- Opening Delimiter -

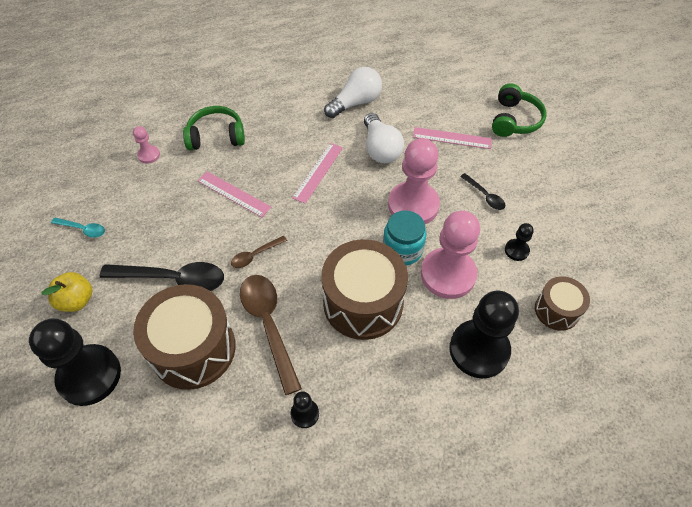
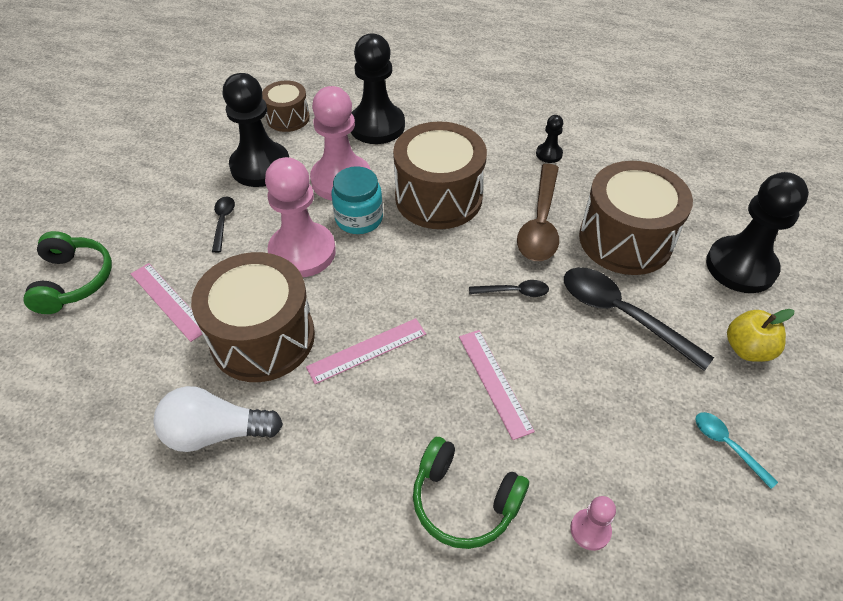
camera: 145 degrees left, 5 degrees down
(255, 255) = (514, 292): brown spoon -> black spoon
(380, 149) = (263, 337): white light bulb -> brown drum
(514, 120) = (74, 281): green headphones -> green headphones turned 120 degrees clockwise
(516, 250) = (260, 166): black pawn -> black pawn, size x2.22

- Closing Delimiter -

_Exercise objective_
What is needed is a word-for-word copy of the records above, excluding pictures.

_Final answer_
camera: 145 degrees left, 5 degrees down
(255, 255) = (514, 292): brown spoon -> black spoon
(380, 149) = (263, 337): white light bulb -> brown drum
(514, 120) = (74, 281): green headphones -> green headphones turned 120 degrees clockwise
(516, 250) = (260, 166): black pawn -> black pawn, size x2.22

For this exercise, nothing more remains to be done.